What to do:
Count up the lines below where the word "MATRIX" shows up, and respond with the number alone.

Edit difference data
== == ==

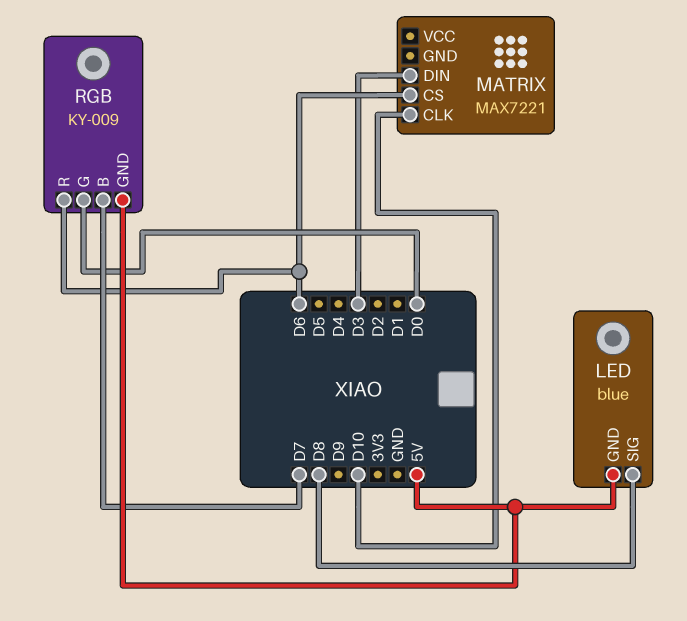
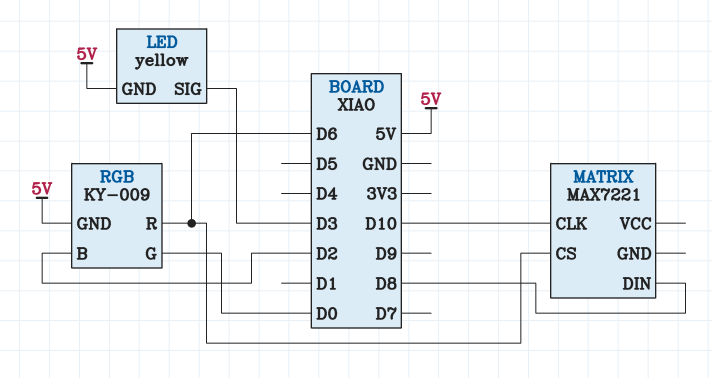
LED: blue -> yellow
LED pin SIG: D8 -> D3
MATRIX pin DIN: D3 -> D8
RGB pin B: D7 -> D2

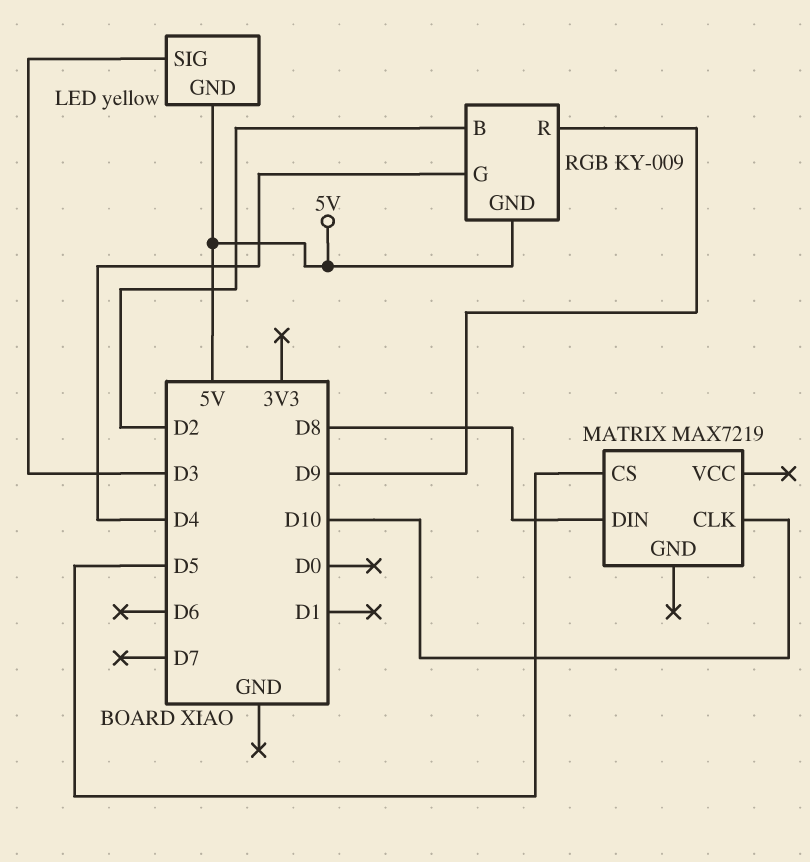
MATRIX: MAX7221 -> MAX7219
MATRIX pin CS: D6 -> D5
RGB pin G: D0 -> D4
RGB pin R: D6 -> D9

== == ==

Expected output:
3